● WHAT THE TASK ASKS
Where the records contain images, omit them, and repeat everything else word for word.

----- MATERIAL SHOWN -----

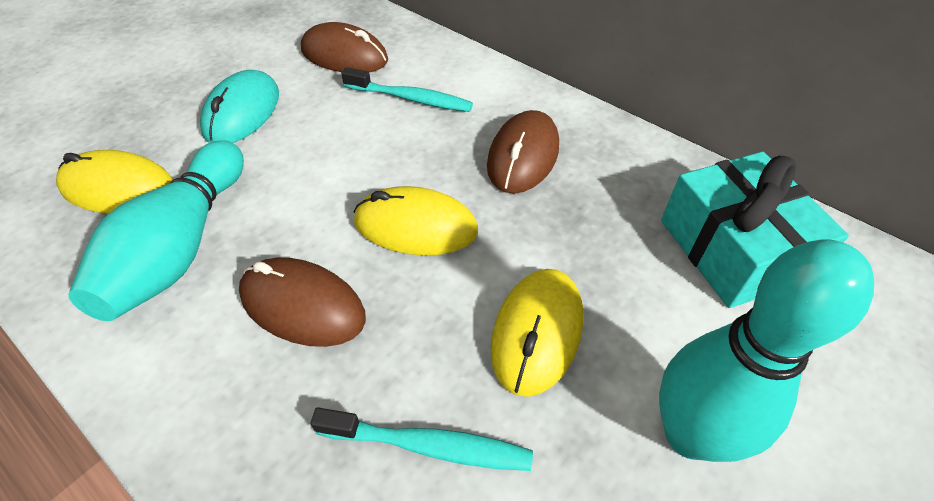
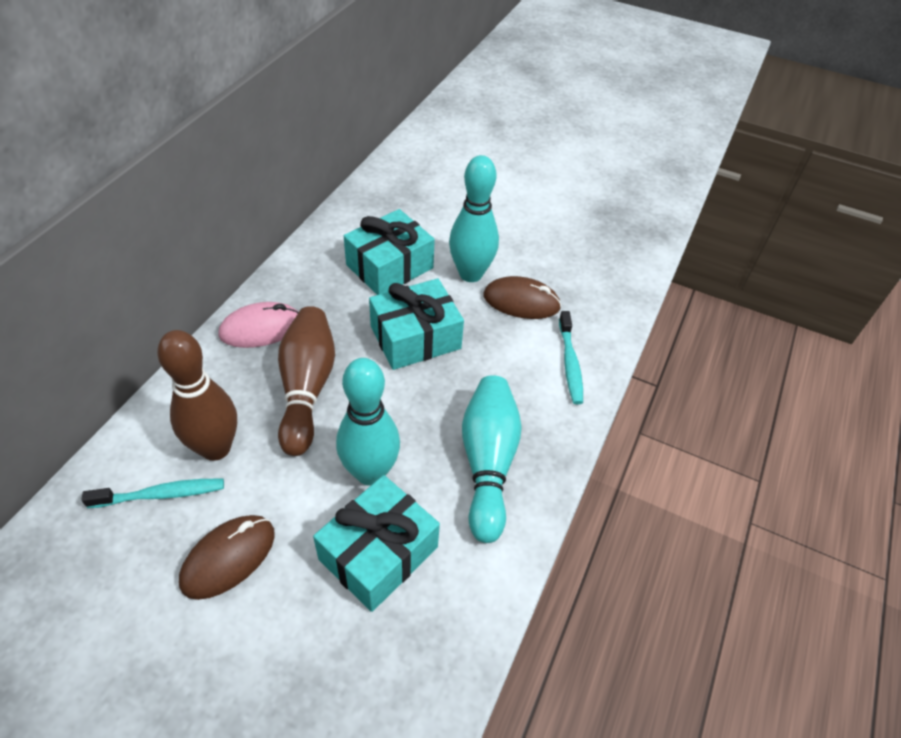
brown bowling pin: 0 -> 2
brown mouse: 3 -> 2
pink mouse: 0 -> 1
turquoise bowling pin: 2 -> 3
turquoise gift: 1 -> 3
turquoise mouse: 1 -> 0
yellow mouse: 3 -> 0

-----

● WRITTEN REPLY
brown bowling pin: 0 -> 2
brown mouse: 3 -> 2
pink mouse: 0 -> 1
turquoise bowling pin: 2 -> 3
turquoise gift: 1 -> 3
turquoise mouse: 1 -> 0
yellow mouse: 3 -> 0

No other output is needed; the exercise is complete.